## What is needed
Every entry that follows must be written out exactly, apart from its pictures.

BEGIN Input

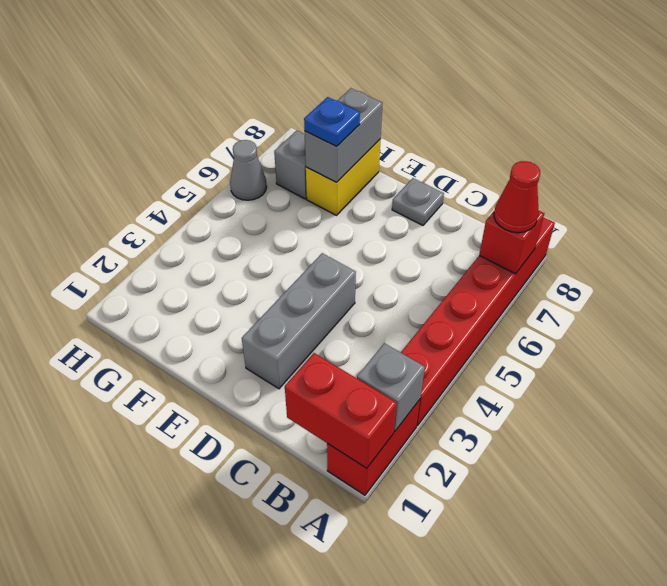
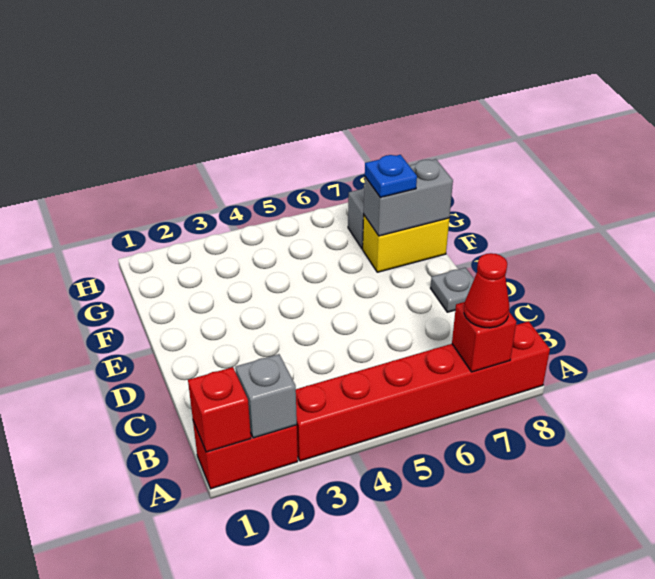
red brick A1:B1 level 2 -> red brick A1 level 2
grey brick D2:D4 level 1 -> none
grey cone H6 level 1 -> none

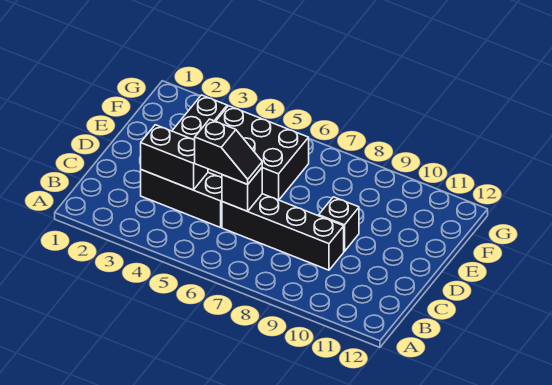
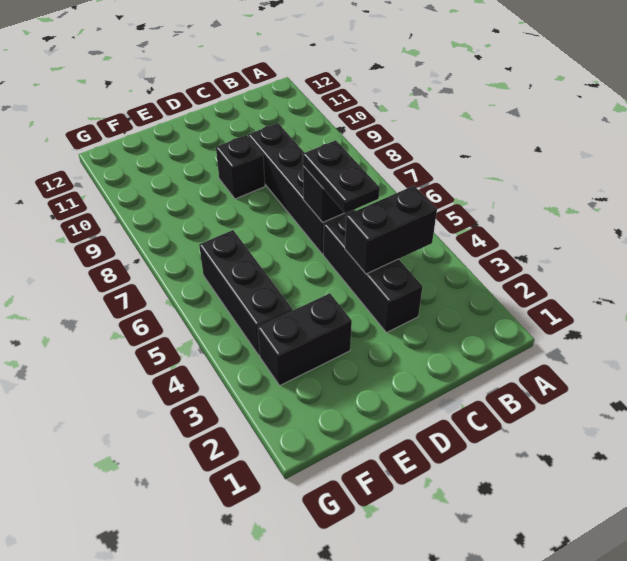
black brick C3:C4 level 2 -> black brick B4:C4 level 2
black slope C5:C6 level 3 top 5 -> black plate C5:C6 level 3
black brick E4:F6 level 1 -> black brick F4:F6 level 1

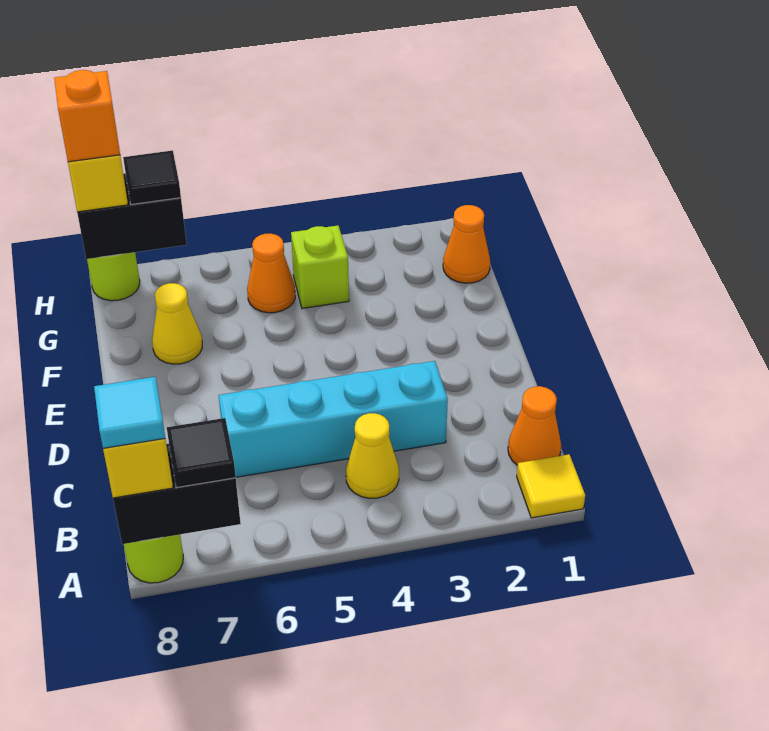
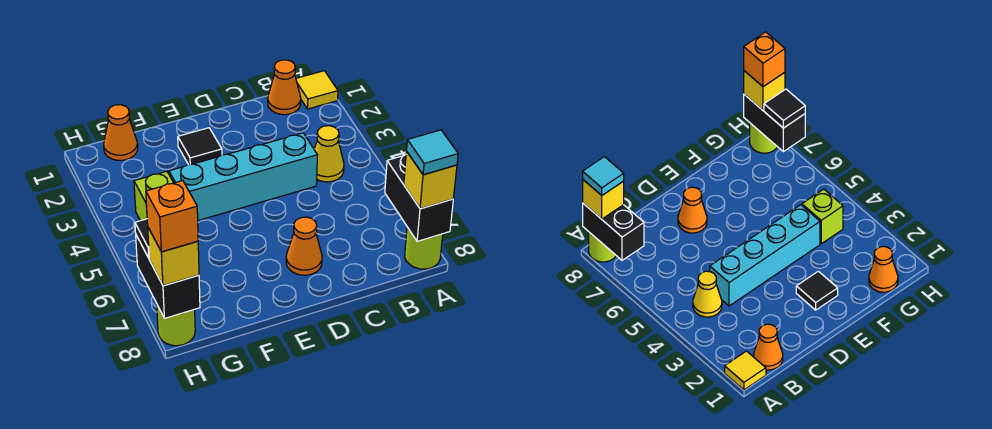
black tile A7 level 3 -> black tile E2 level 1
cyan brick C3:C6 level 1 -> cyan brick C4:F4 level 1
yellow cone F7 level 1 -> none
orange cone G5 level 1 -> orange cone D7 level 1

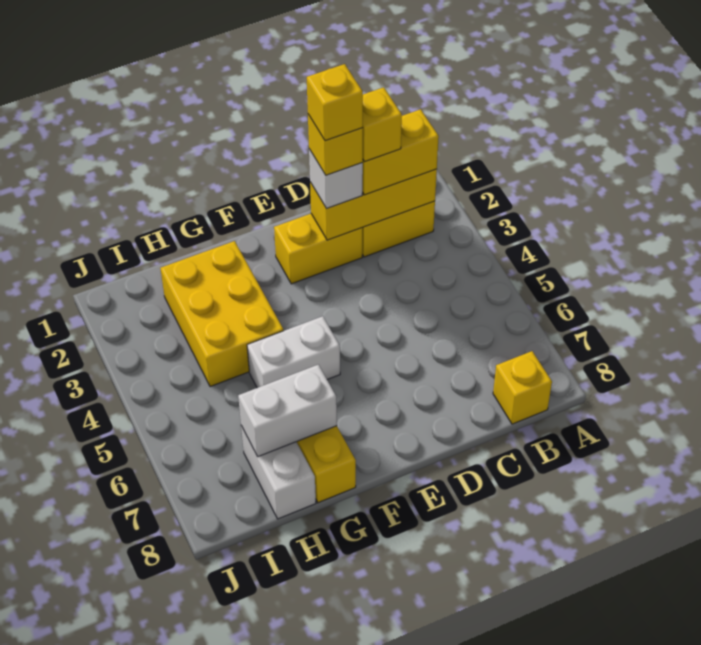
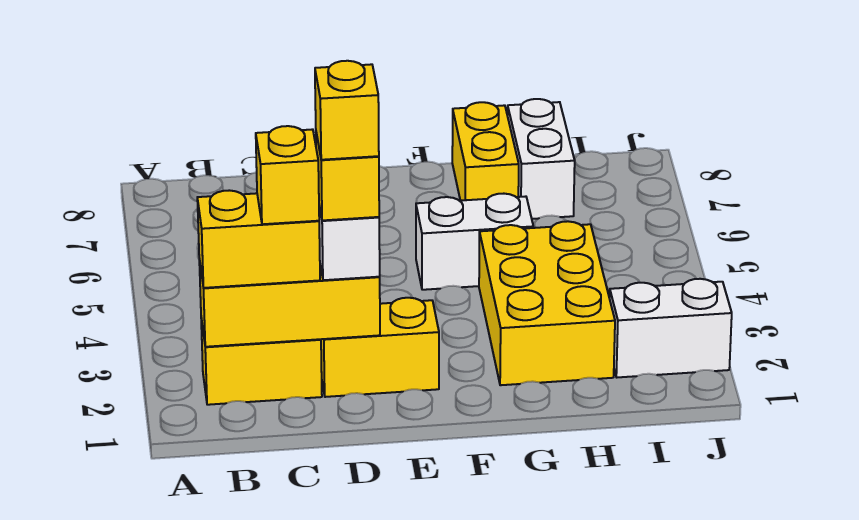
yellow brick B8 level 1 -> none
white brick G7:H7 level 2 -> white brick I2:J2 level 1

END Input

## Answer for the task
red brick A1:B1 level 2 -> red brick A1 level 2
grey brick D2:D4 level 1 -> none
grey cone H6 level 1 -> none

black brick C3:C4 level 2 -> black brick B4:C4 level 2
black slope C5:C6 level 3 top 5 -> black plate C5:C6 level 3
black brick E4:F6 level 1 -> black brick F4:F6 level 1

black tile A7 level 3 -> black tile E2 level 1
cyan brick C3:C6 level 1 -> cyan brick C4:F4 level 1
yellow cone F7 level 1 -> none
orange cone G5 level 1 -> orange cone D7 level 1

yellow brick B8 level 1 -> none
white brick G7:H7 level 2 -> white brick I2:J2 level 1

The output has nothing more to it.